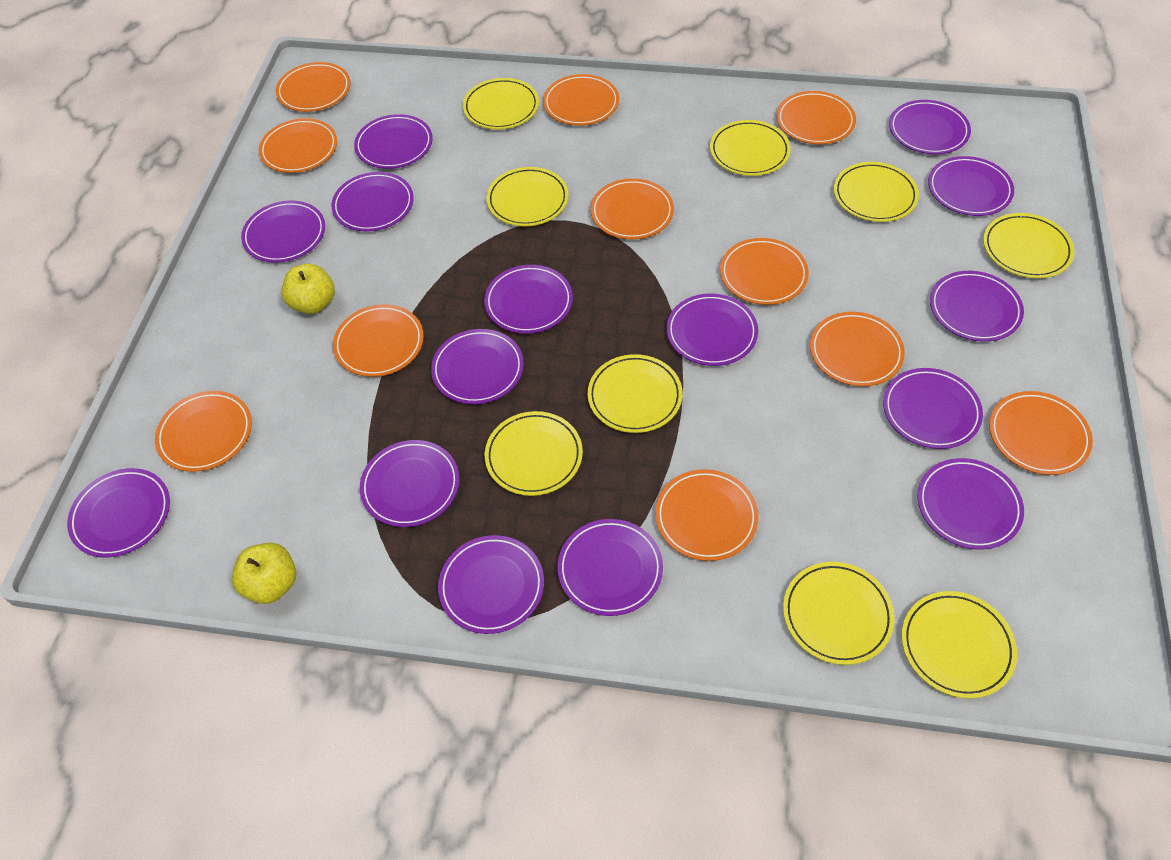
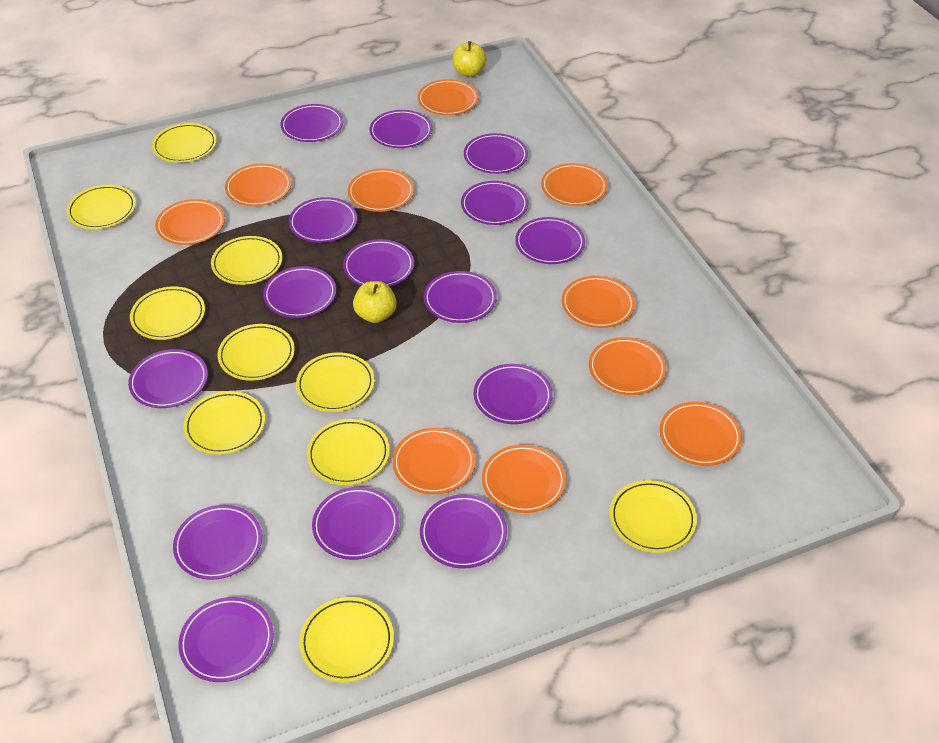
orange plate: 11 -> 10
yellow plate: 9 -> 10

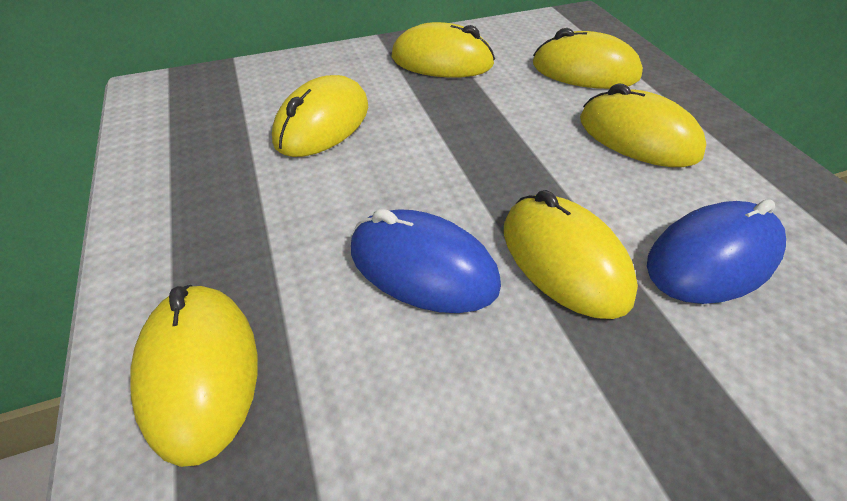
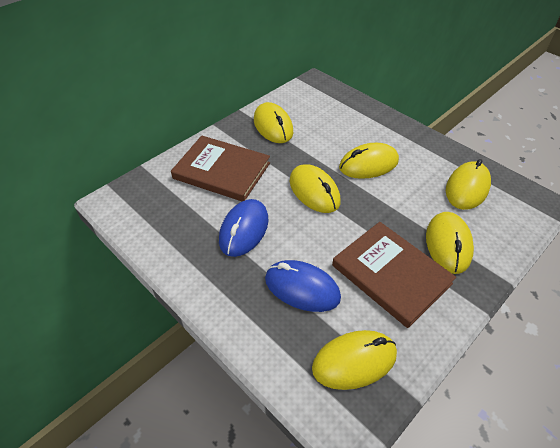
brown book: 0 -> 2

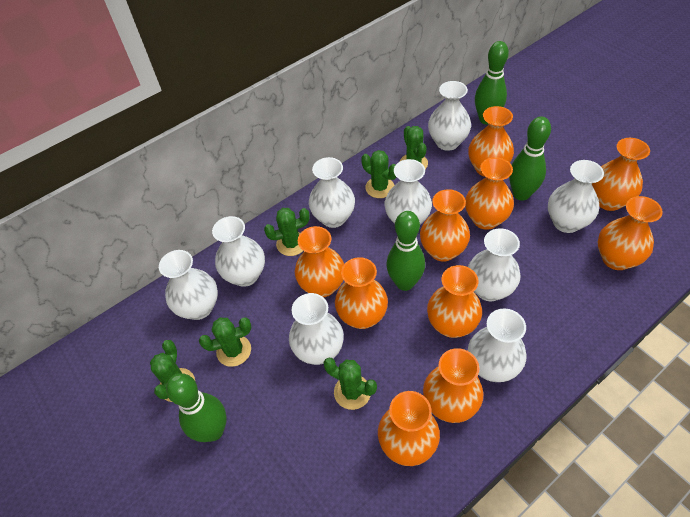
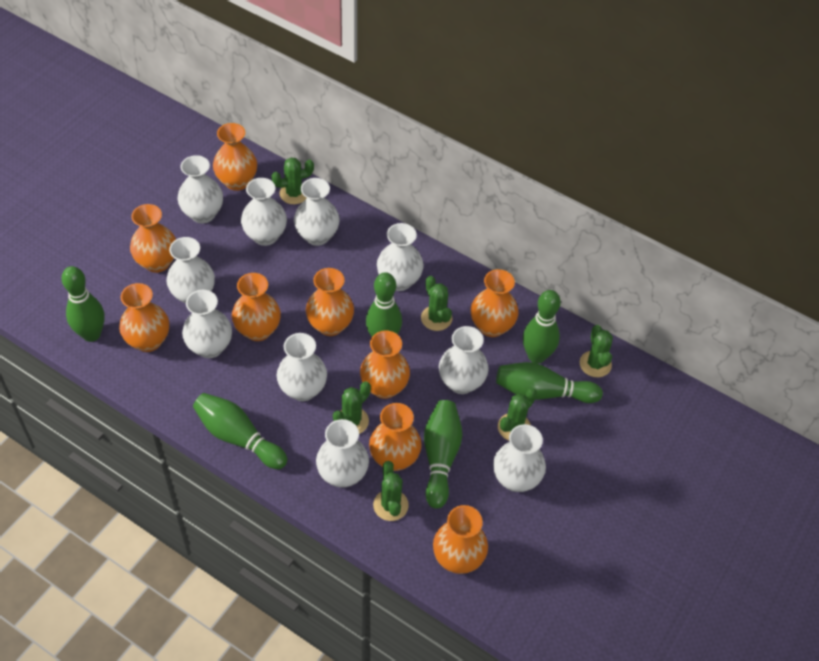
green bowling pin: 4 -> 6
orange vase: 10 -> 9
white vase: 9 -> 10

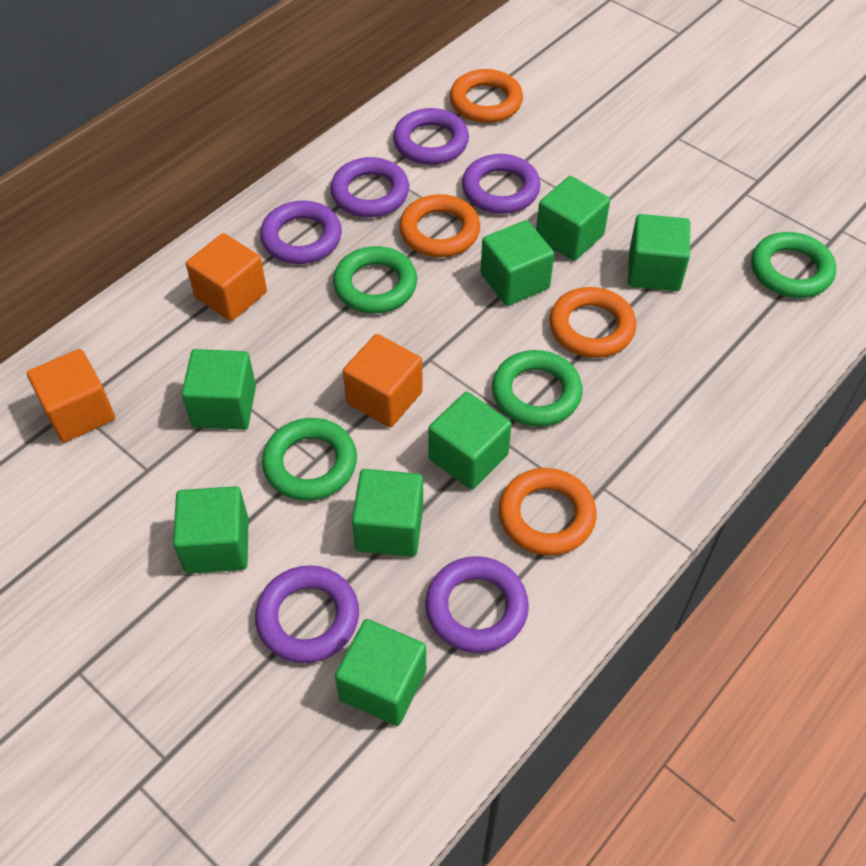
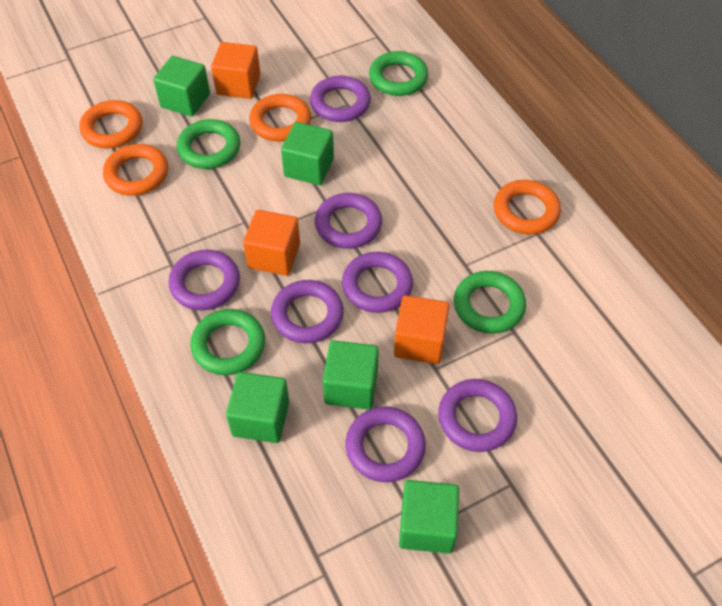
green cube: 8 -> 5
purple ring: 6 -> 7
= = = = =
Drop the pictures and set down the data above exactly.

▶ Expected answer:
orange plate: 11 -> 10
yellow plate: 9 -> 10

brown book: 0 -> 2

green bowling pin: 4 -> 6
orange vase: 10 -> 9
white vase: 9 -> 10

green cube: 8 -> 5
purple ring: 6 -> 7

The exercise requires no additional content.